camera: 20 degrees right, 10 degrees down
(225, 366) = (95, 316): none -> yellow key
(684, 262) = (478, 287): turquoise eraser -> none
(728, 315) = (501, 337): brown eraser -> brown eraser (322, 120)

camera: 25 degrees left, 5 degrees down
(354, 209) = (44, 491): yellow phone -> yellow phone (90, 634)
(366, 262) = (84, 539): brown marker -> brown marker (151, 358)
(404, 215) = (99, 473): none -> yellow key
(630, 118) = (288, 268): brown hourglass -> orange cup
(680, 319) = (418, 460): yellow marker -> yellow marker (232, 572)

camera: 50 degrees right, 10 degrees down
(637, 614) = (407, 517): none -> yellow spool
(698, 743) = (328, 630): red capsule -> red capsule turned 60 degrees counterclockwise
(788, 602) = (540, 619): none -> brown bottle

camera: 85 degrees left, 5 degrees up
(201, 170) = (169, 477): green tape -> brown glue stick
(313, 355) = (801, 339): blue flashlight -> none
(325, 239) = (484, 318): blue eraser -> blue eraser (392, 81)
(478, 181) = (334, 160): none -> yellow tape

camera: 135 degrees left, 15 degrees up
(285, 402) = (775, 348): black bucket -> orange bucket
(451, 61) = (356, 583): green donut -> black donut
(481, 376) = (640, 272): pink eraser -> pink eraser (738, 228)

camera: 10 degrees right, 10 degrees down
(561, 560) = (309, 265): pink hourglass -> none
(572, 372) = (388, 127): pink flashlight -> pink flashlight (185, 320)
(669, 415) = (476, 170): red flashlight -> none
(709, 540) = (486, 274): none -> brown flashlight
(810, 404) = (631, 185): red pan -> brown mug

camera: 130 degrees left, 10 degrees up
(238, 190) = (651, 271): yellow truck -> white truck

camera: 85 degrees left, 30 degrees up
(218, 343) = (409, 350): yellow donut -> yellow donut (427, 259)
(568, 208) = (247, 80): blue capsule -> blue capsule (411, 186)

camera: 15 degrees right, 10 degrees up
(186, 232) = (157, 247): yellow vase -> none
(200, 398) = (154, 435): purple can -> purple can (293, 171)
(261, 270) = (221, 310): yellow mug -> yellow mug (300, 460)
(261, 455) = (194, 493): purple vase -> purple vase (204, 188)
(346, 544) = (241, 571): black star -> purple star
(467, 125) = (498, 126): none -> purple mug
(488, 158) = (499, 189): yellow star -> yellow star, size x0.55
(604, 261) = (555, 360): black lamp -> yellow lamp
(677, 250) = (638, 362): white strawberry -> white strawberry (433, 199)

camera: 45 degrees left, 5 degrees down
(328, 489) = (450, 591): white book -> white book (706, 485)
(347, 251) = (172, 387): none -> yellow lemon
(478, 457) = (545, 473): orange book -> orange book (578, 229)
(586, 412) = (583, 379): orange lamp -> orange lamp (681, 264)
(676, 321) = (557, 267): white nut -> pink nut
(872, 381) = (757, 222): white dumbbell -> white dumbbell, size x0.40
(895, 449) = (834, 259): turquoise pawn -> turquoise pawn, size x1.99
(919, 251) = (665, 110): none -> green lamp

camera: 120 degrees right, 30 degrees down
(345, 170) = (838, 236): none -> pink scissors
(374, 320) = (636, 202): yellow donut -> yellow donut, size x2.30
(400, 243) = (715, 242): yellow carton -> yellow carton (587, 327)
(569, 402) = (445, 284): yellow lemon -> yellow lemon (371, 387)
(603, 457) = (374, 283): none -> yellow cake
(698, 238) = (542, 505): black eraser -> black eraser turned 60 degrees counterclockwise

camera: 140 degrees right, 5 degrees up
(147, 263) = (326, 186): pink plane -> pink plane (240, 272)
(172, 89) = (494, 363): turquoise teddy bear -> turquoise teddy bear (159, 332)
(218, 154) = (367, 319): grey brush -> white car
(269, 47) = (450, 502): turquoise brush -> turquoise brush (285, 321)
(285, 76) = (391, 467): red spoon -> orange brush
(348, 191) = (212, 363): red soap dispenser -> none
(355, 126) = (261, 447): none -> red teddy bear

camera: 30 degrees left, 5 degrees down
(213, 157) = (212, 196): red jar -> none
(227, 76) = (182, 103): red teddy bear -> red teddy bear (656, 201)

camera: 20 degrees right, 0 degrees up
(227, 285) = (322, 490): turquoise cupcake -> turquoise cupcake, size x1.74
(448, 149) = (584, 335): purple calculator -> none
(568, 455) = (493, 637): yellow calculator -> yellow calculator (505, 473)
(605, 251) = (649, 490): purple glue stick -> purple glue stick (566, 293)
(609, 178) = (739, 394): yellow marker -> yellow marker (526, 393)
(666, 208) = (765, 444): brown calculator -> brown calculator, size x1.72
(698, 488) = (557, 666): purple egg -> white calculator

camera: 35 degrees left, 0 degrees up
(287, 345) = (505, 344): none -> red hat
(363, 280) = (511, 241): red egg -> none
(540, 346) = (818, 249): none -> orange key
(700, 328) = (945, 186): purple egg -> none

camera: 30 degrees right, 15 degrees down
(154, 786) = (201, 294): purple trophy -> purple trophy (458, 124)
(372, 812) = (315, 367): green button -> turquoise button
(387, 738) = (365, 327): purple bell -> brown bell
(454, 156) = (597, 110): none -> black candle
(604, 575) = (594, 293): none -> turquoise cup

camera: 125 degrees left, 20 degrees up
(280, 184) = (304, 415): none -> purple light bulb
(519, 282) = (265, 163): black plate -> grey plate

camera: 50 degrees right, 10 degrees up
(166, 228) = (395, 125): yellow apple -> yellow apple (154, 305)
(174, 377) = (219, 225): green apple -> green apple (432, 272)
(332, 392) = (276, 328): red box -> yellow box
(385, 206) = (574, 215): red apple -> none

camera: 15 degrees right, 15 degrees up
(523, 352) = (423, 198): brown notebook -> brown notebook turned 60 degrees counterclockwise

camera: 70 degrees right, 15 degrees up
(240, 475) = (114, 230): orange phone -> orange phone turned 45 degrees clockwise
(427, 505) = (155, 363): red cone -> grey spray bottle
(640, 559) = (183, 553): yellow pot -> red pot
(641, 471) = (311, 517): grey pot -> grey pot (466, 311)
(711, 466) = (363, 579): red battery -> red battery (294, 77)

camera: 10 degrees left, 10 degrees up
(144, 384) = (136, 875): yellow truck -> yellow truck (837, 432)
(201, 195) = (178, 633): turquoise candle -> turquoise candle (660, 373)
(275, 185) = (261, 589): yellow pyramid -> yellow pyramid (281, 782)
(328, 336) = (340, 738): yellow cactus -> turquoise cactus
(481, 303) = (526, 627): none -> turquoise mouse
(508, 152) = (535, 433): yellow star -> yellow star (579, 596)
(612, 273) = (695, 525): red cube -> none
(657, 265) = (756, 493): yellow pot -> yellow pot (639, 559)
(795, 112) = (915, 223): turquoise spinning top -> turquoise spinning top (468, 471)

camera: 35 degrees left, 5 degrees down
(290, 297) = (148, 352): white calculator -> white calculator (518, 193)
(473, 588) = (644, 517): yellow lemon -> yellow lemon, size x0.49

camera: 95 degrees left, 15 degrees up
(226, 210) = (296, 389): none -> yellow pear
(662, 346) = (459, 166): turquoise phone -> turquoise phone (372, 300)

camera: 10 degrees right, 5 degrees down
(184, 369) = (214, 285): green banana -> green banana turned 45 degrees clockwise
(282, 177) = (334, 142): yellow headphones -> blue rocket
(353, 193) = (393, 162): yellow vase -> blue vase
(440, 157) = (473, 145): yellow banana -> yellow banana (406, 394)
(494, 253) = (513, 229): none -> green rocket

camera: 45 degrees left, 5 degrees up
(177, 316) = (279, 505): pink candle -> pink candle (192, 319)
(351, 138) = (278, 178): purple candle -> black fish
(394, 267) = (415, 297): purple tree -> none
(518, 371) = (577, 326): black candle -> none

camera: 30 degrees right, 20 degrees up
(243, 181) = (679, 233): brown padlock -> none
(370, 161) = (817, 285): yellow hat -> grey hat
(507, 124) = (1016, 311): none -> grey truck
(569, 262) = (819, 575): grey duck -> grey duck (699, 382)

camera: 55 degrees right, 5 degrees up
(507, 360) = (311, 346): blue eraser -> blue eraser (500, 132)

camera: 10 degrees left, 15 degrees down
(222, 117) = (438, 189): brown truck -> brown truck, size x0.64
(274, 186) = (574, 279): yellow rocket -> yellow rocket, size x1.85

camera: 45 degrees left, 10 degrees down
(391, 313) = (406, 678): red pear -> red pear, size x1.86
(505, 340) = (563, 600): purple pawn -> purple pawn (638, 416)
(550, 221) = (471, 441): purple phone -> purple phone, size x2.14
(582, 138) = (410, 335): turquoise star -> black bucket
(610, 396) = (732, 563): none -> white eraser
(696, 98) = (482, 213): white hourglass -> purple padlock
====
Task description -
From the data above, return every line from the line that has "(347, 251) = (172, 387): none -> yellow lemon" up to and including the line that has "(355, 126) = (261, 447): none", exactly.

Completed task -
(347, 251) = (172, 387): none -> yellow lemon
(478, 457) = (545, 473): orange book -> orange book (578, 229)
(586, 412) = (583, 379): orange lamp -> orange lamp (681, 264)
(676, 321) = (557, 267): white nut -> pink nut
(872, 381) = (757, 222): white dumbbell -> white dumbbell, size x0.40
(895, 449) = (834, 259): turquoise pawn -> turquoise pawn, size x1.99
(919, 251) = (665, 110): none -> green lamp

camera: 120 degrees right, 30 degrees down
(345, 170) = (838, 236): none -> pink scissors
(374, 320) = (636, 202): yellow donut -> yellow donut, size x2.30
(400, 243) = (715, 242): yellow carton -> yellow carton (587, 327)
(569, 402) = (445, 284): yellow lemon -> yellow lemon (371, 387)
(603, 457) = (374, 283): none -> yellow cake
(698, 238) = (542, 505): black eraser -> black eraser turned 60 degrees counterclockwise

camera: 140 degrees right, 5 degrees up
(147, 263) = (326, 186): pink plane -> pink plane (240, 272)
(172, 89) = (494, 363): turquoise teddy bear -> turquoise teddy bear (159, 332)
(218, 154) = (367, 319): grey brush -> white car
(269, 47) = (450, 502): turquoise brush -> turquoise brush (285, 321)
(285, 76) = (391, 467): red spoon -> orange brush
(348, 191) = (212, 363): red soap dispenser -> none
(355, 126) = (261, 447): none -> red teddy bear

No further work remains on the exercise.